▶ Task description: For the full listing below, write out each entry exactly and exclude the images.

▶ Exercise data:
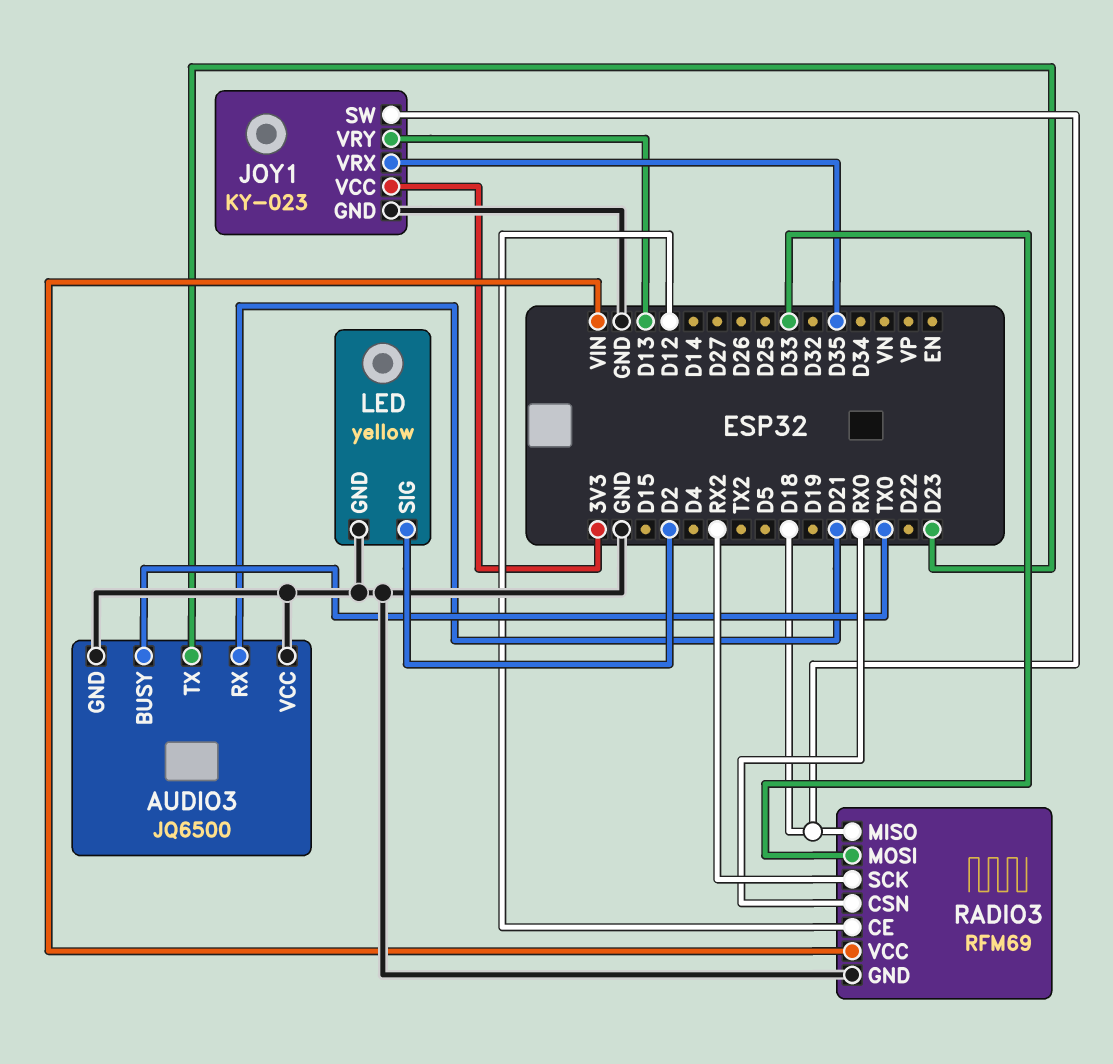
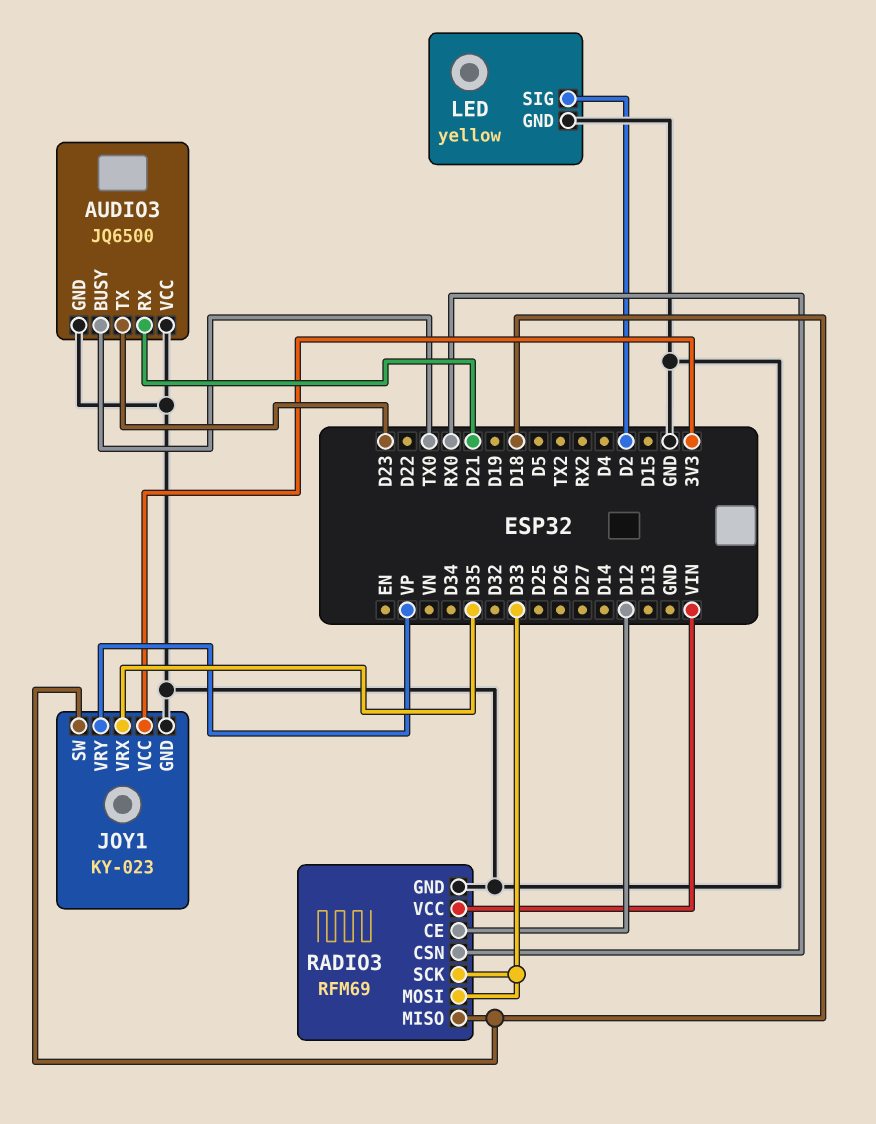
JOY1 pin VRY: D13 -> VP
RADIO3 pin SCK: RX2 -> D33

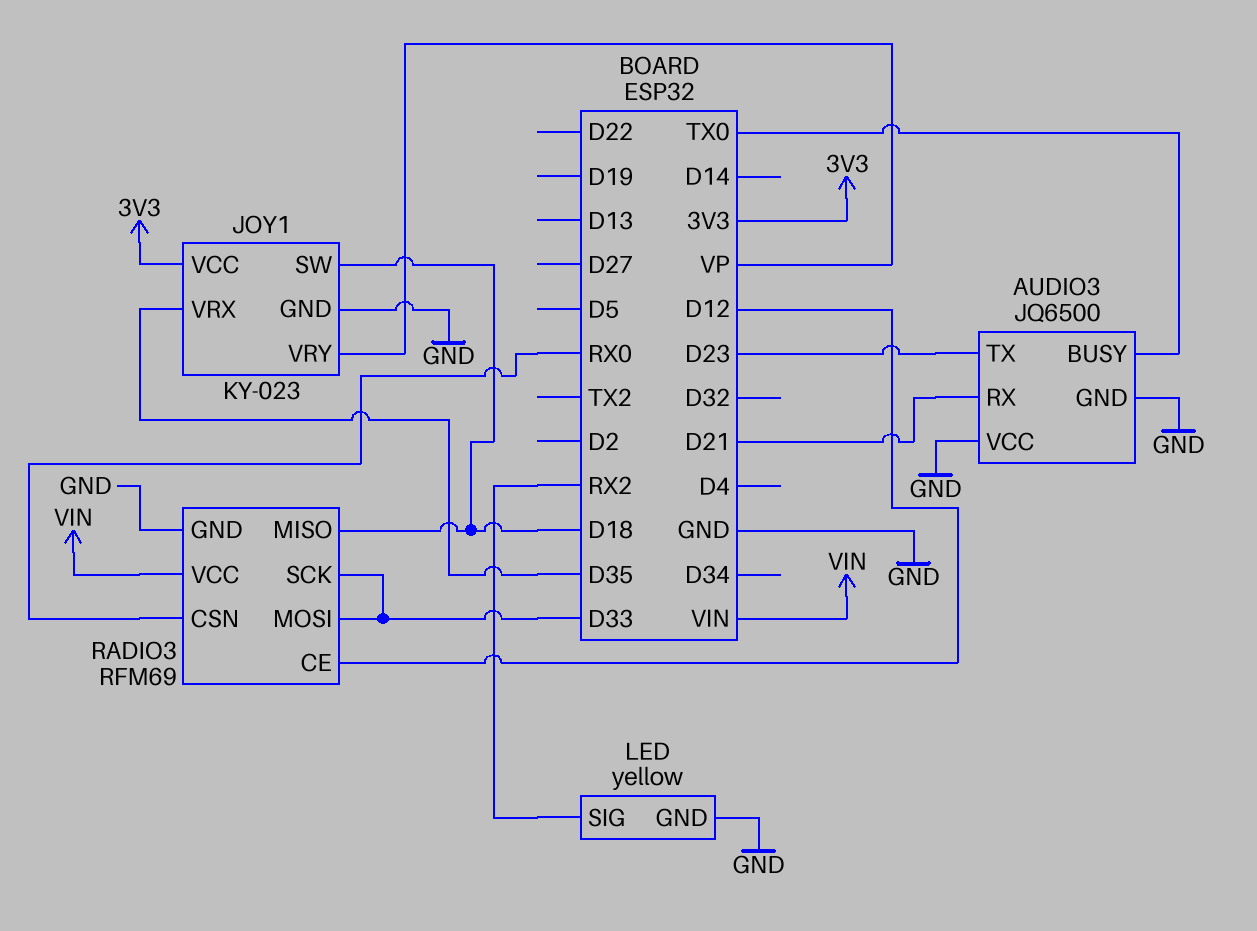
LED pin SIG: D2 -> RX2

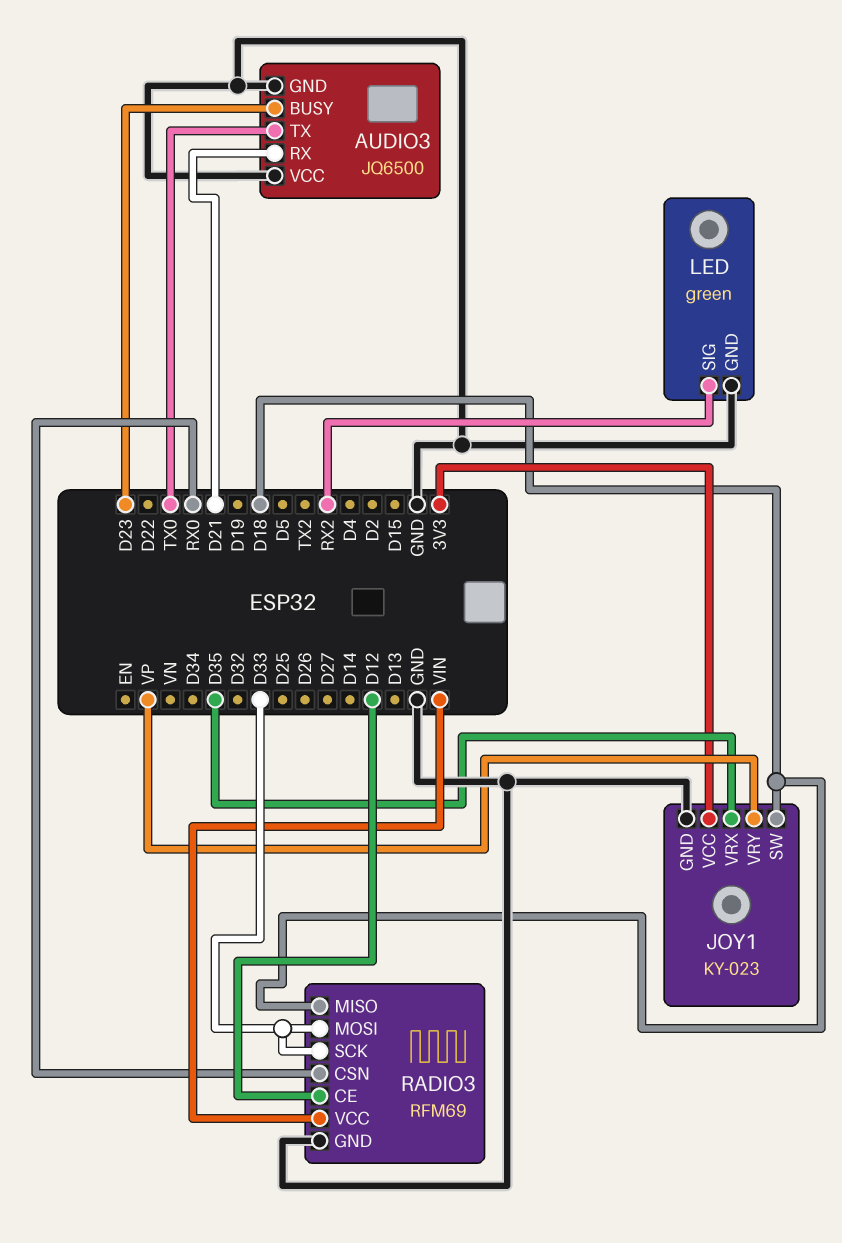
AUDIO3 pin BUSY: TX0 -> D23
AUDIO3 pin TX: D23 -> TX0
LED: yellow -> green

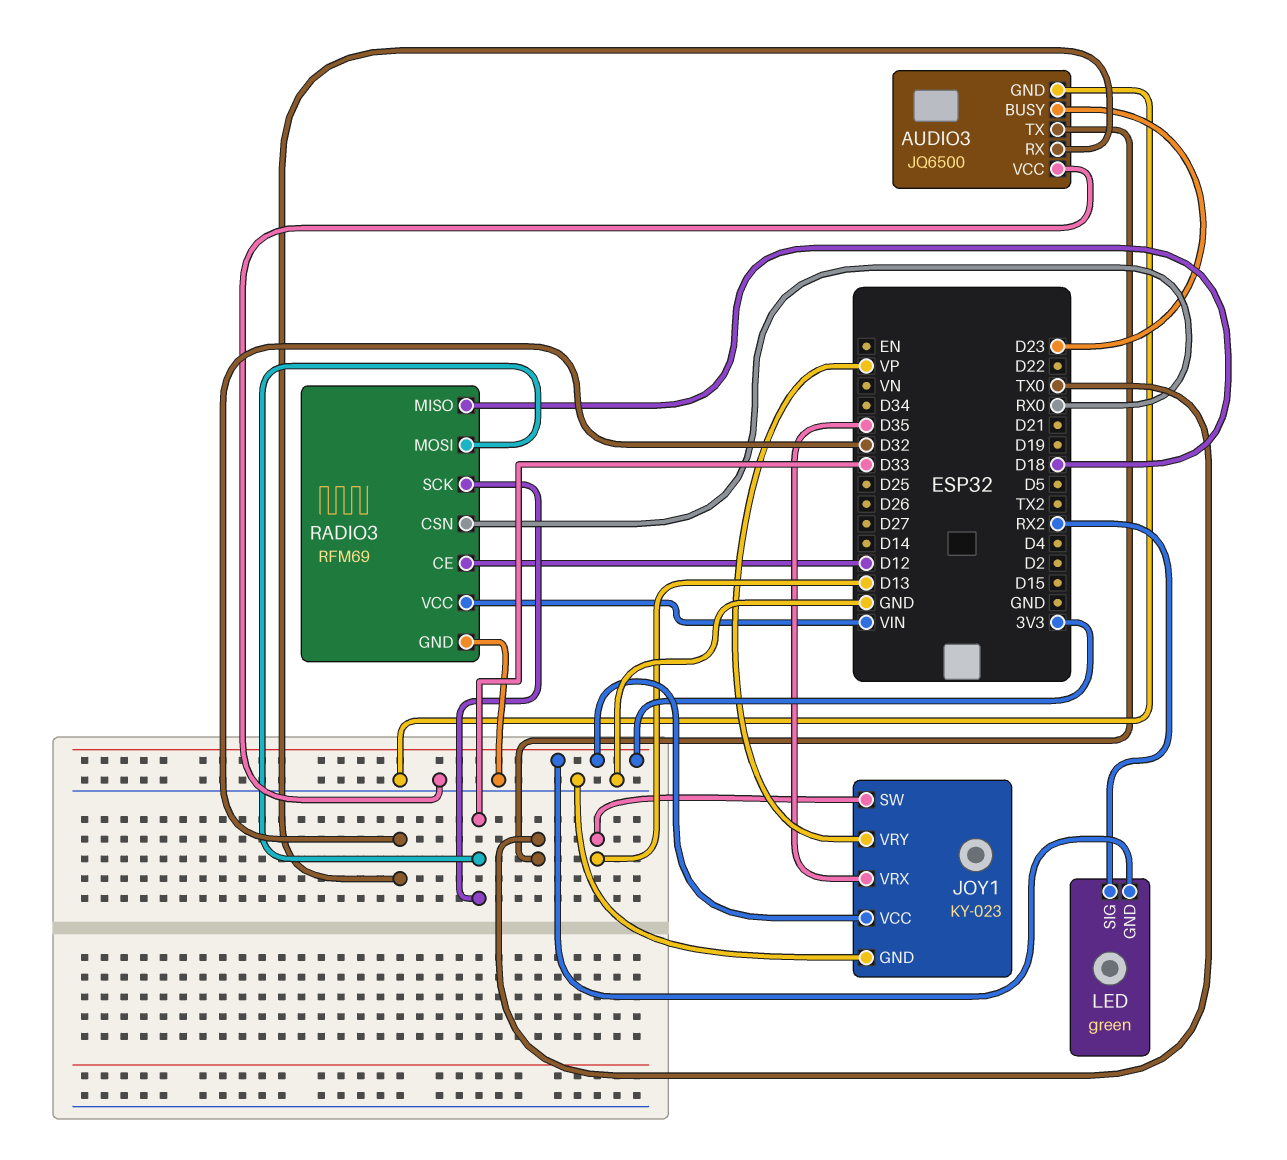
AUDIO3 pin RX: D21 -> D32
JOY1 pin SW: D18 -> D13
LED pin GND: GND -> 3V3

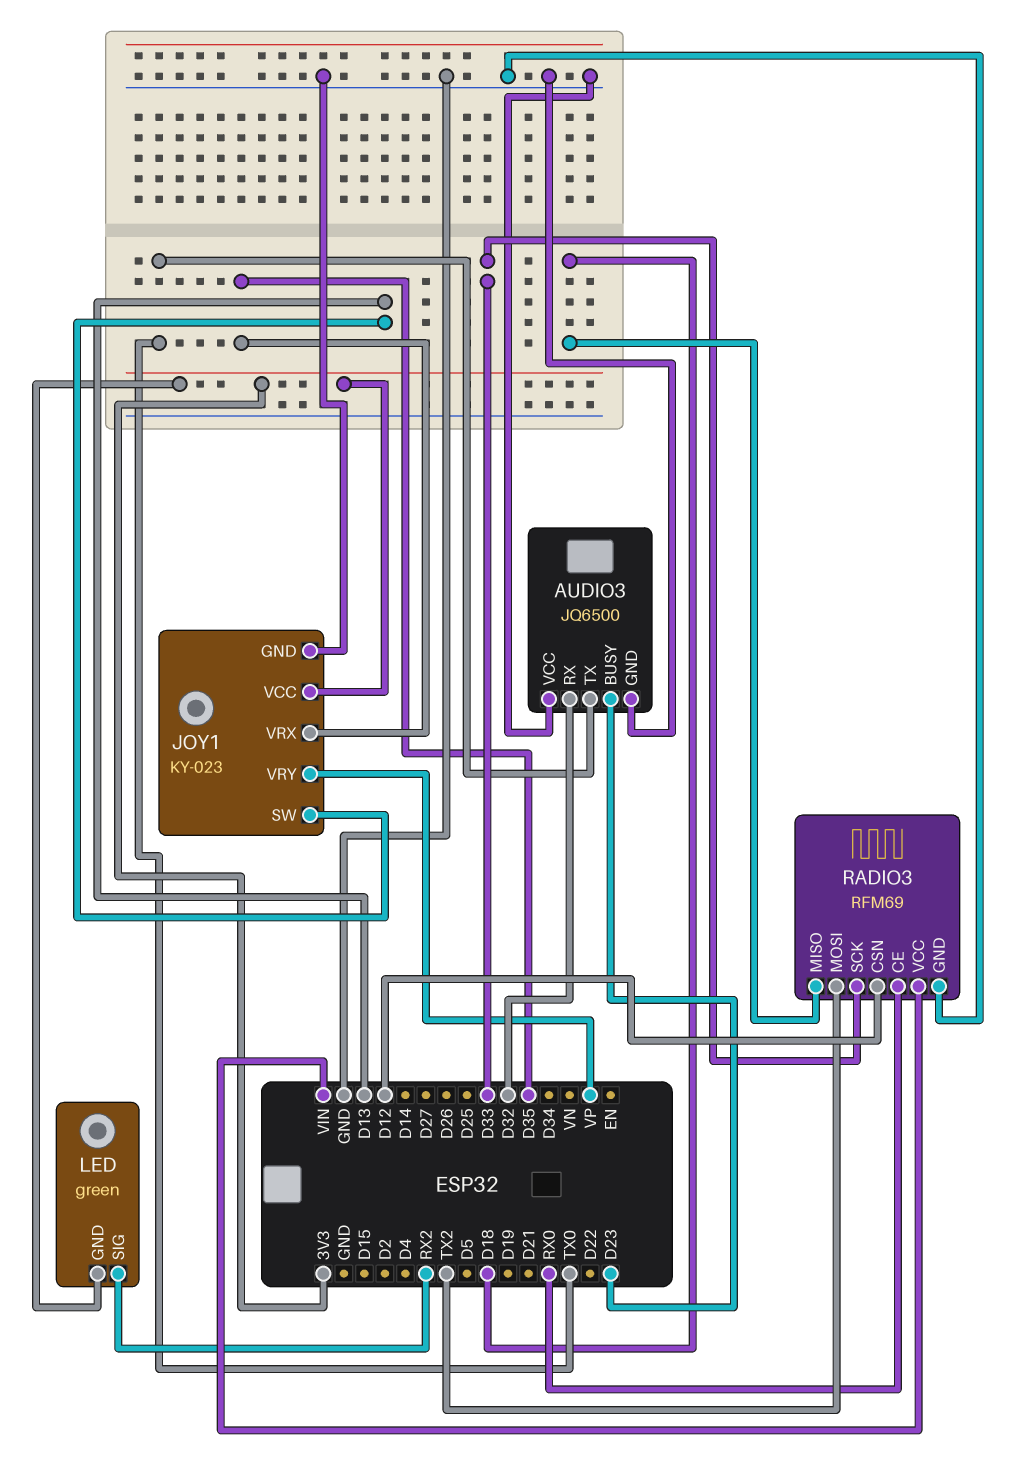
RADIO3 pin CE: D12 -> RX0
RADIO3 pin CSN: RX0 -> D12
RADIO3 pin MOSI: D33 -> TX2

▶ Solution to this task:
JOY1 pin VRY: D13 -> VP
RADIO3 pin SCK: RX2 -> D33

LED pin SIG: D2 -> RX2

AUDIO3 pin BUSY: TX0 -> D23
AUDIO3 pin TX: D23 -> TX0
LED: yellow -> green

AUDIO3 pin RX: D21 -> D32
JOY1 pin SW: D18 -> D13
LED pin GND: GND -> 3V3

RADIO3 pin CE: D12 -> RX0
RADIO3 pin CSN: RX0 -> D12
RADIO3 pin MOSI: D33 -> TX2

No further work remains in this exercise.